#### What this task involves
The records that follow need to be printed exactly. Leave out each image.

----- Material for the task

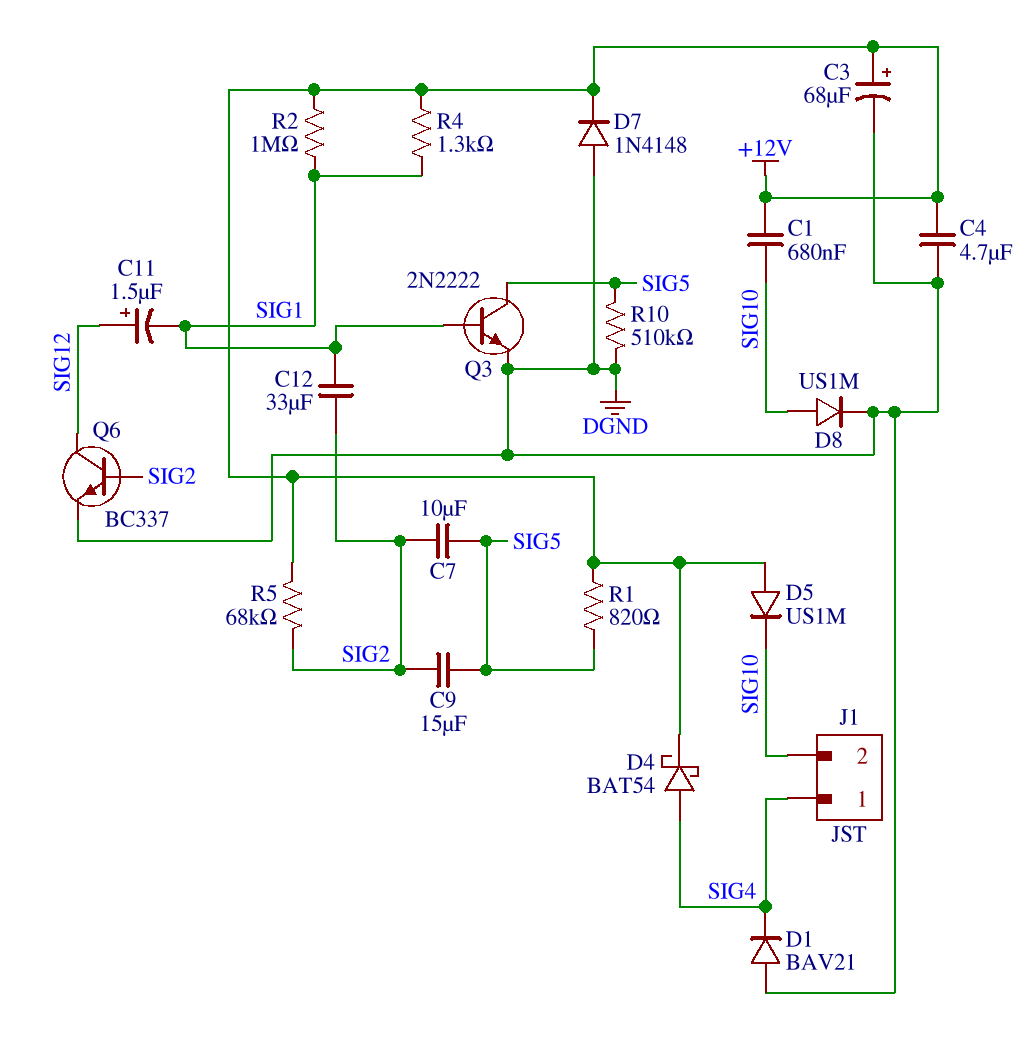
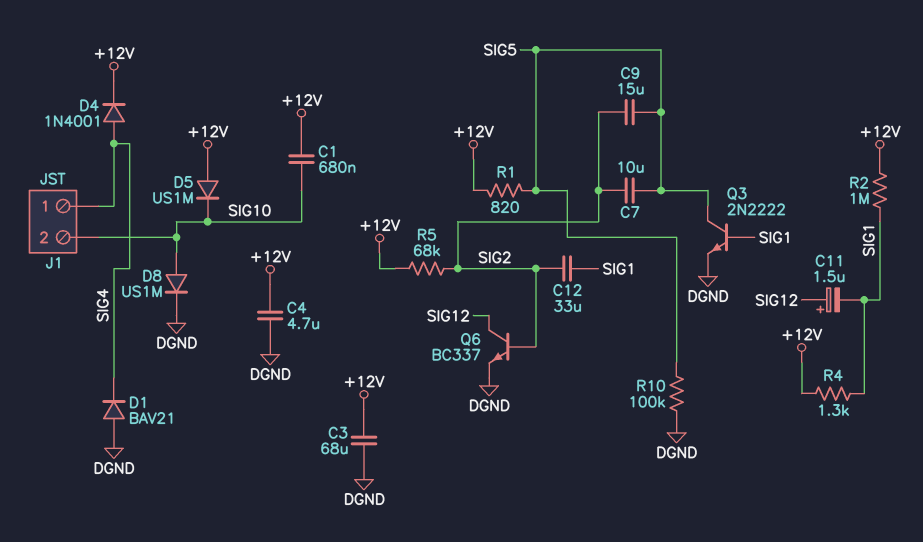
C3: 68uF (plus +12V, minus DGND) -> 68uF (+12V, DGND)
D4: schottky BAT54 (A SIG4, K +12V) -> diode 1N4001 (A SIG4, K +12V)
D7: diode 1N4148 (A DGND, K +12V) -> none
R10: 510k (DGND, SIG5) -> 100k (DGND, SIG5)

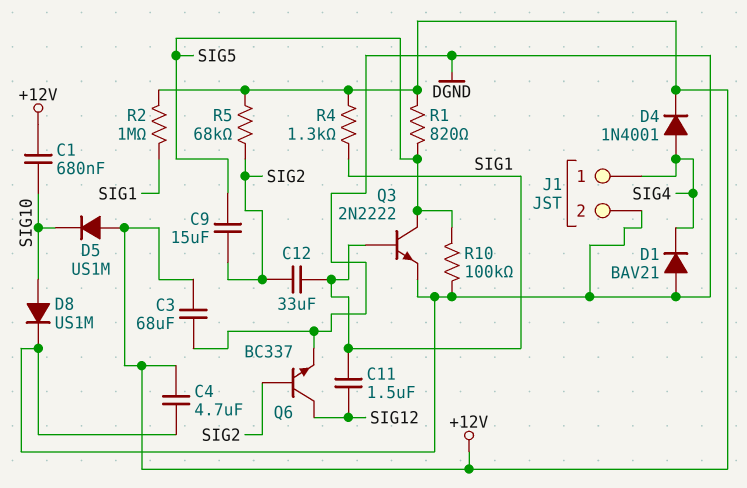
C7: 10uF (SIG2, SIG5) -> none
C11: 1.5uF (plus SIG12, minus SIG1) -> 1.5uF (SIG1, SIG12)
J1 pin 2: SIG10 -> DGND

----------

#### Reply to the exercise
C3: 68uF (plus +12V, minus DGND) -> 68uF (+12V, DGND)
D4: schottky BAT54 (A SIG4, K +12V) -> diode 1N4001 (A SIG4, K +12V)
D7: diode 1N4148 (A DGND, K +12V) -> none
R10: 510k (DGND, SIG5) -> 100k (DGND, SIG5)

C7: 10uF (SIG2, SIG5) -> none
C11: 1.5uF (plus SIG12, minus SIG1) -> 1.5uF (SIG1, SIG12)
J1 pin 2: SIG10 -> DGND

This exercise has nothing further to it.